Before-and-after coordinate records
■ ■ ■ ■ ■ ■ ■

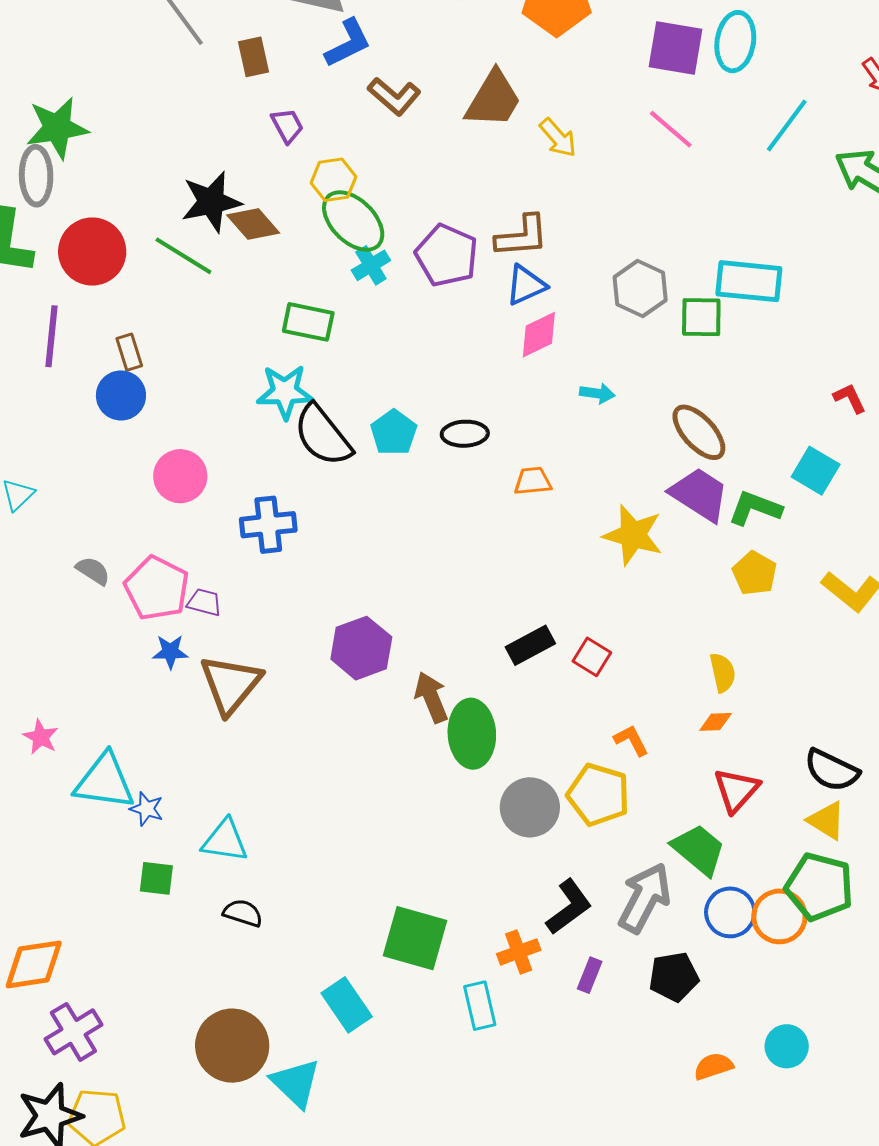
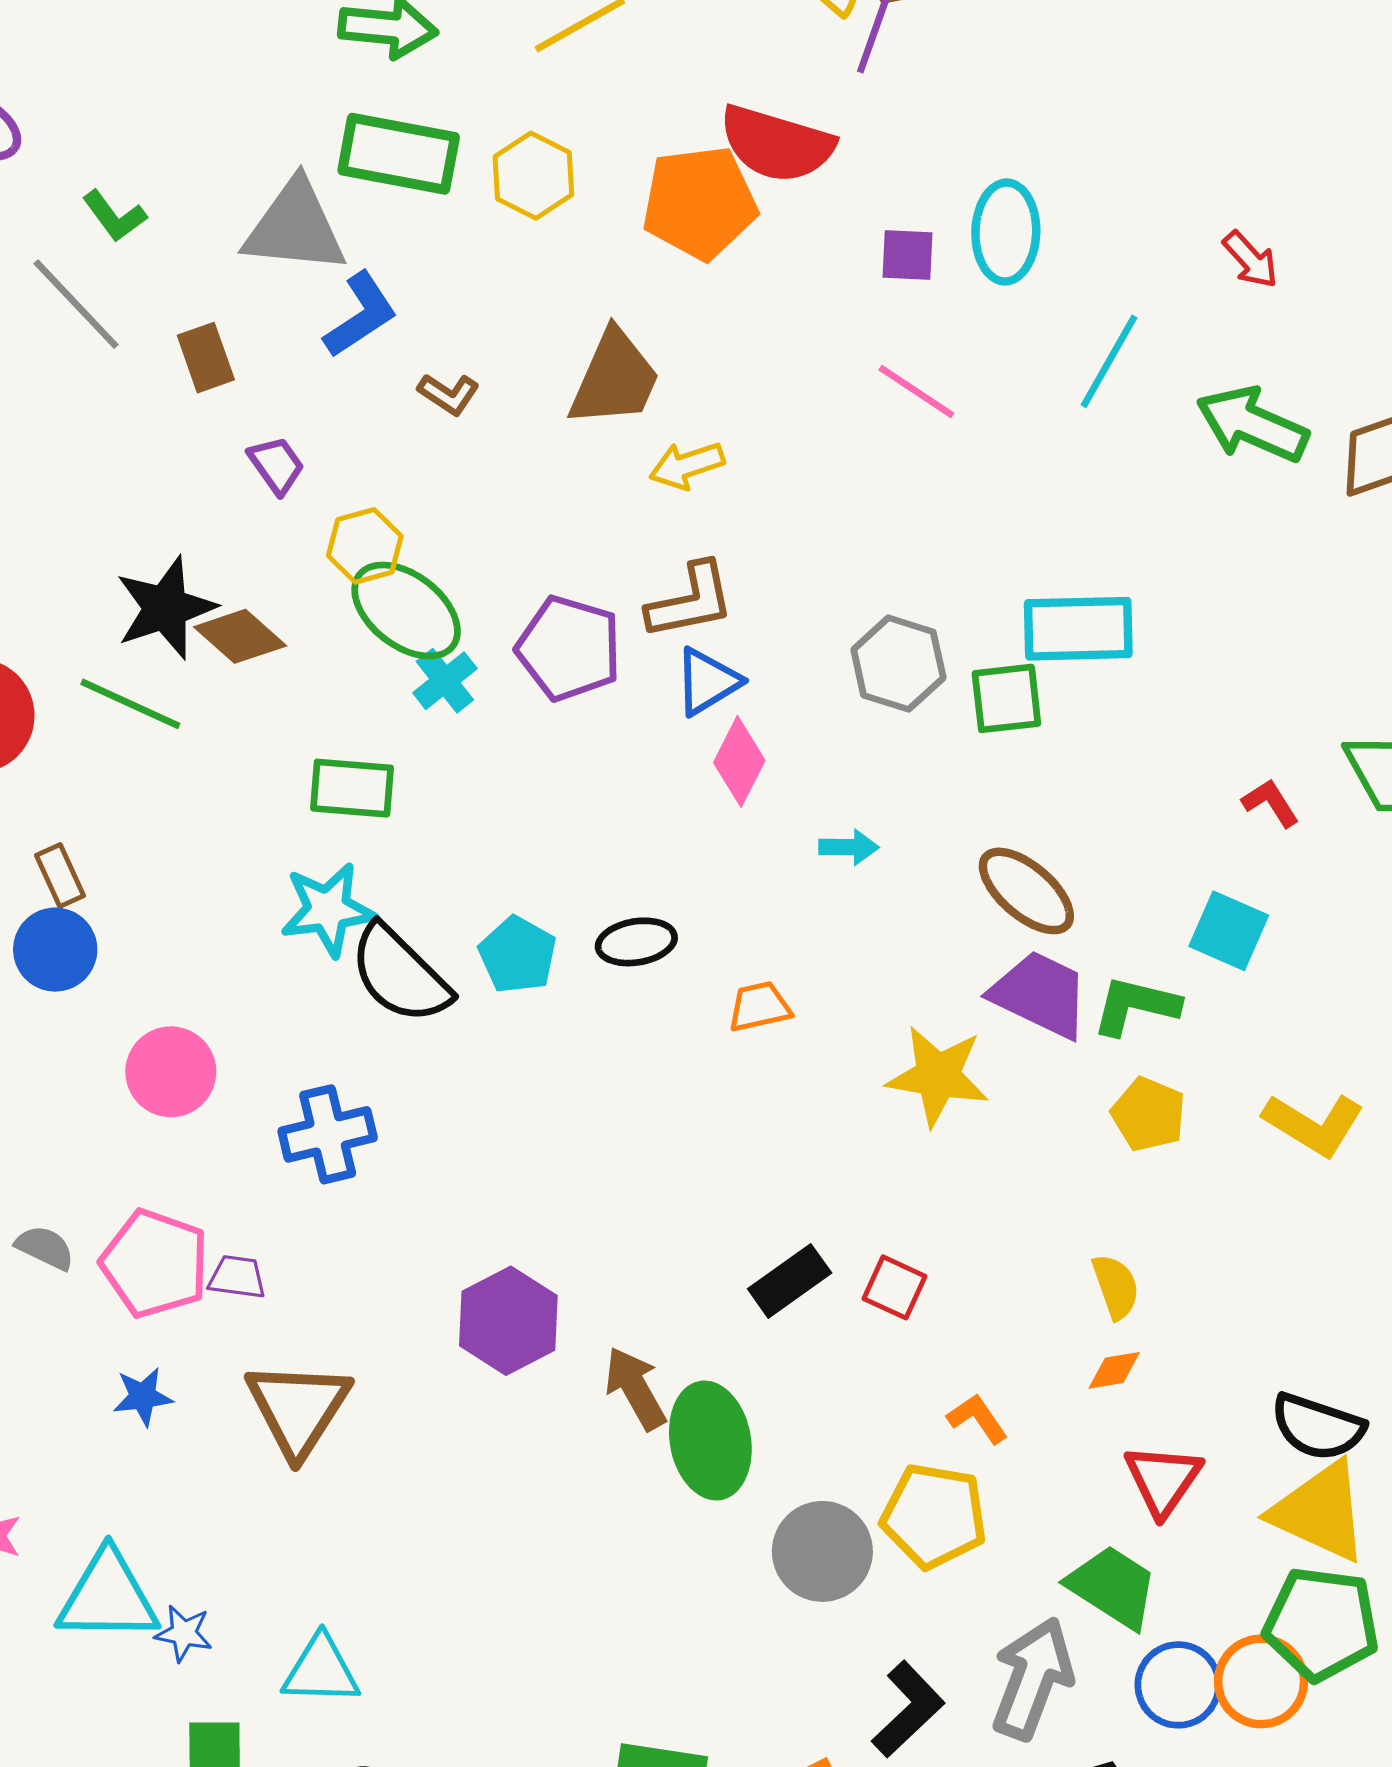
purple square: (675, 48) -> (907, 255), size x0.6
brown L-shape: (394, 96) -> (449, 394), size x0.7
yellow arrow: (558, 138) -> (687, 465), moved, turned 120
pink diamond: (539, 335) -> (739, 761), turned -30
blue star: (170, 652) -> (143, 1397), moved
yellow triangle: (827, 821) -> (1320, 1512), size x1.6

■ ■ ■ ■ ■ ■ ■

**WHAT YOU SHOULD DO:**
An exact copy of every line from the one containing "blue star: (170, 652) -> (143, 1397), moved" through the last line of the entries is required; please add nothing.

**OUTPUT FOR THIS EXERCISE:**
blue star: (170, 652) -> (143, 1397), moved
yellow triangle: (827, 821) -> (1320, 1512), size x1.6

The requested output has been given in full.